::: RECORDS TO USE

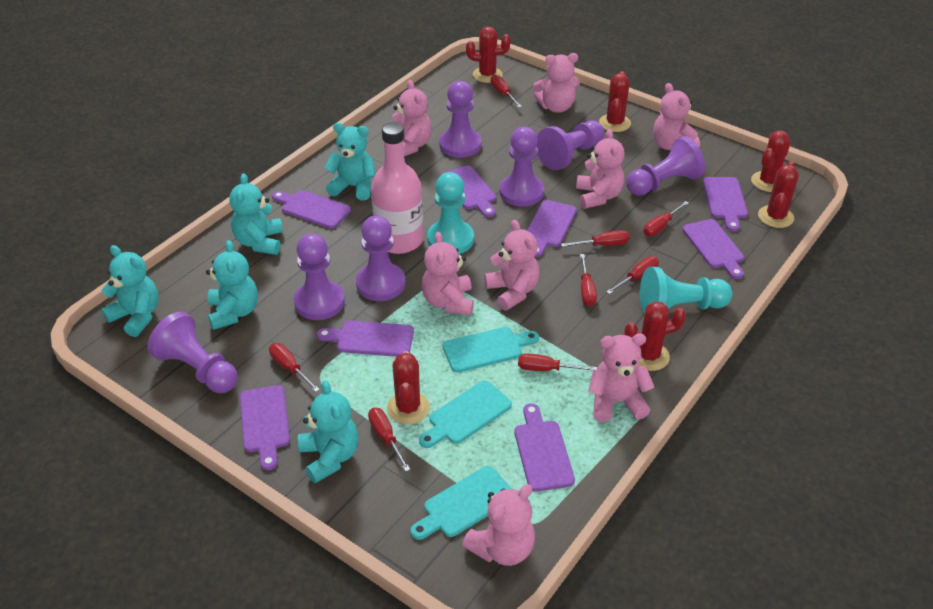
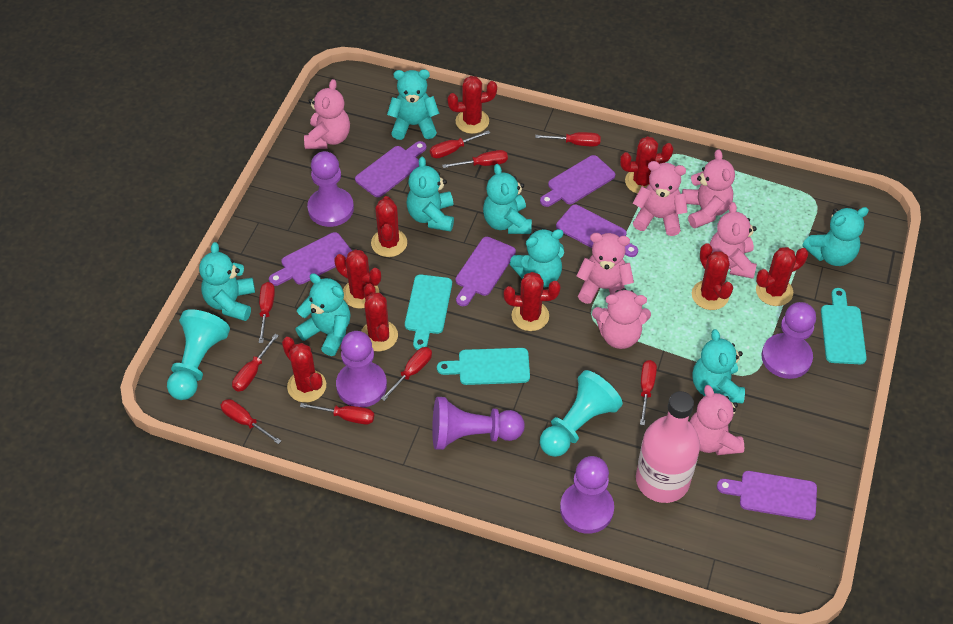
pink teddy bear: 8 -> 7
purple cutting board: 8 -> 6
purple pawn: 7 -> 5
red cactus: 6 -> 9
red screwdriver: 8 -> 9
turquoise teddy bear: 5 -> 8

::::::

--- WHAT IS EXPECTED ---
Every line between the one holding "purple pawn: 7 -> 5" and the end of the listing above, inclusive, must be transcribed exactly; omit all others.

--- COMPLETED EXERCISE ---
purple pawn: 7 -> 5
red cactus: 6 -> 9
red screwdriver: 8 -> 9
turquoise teddy bear: 5 -> 8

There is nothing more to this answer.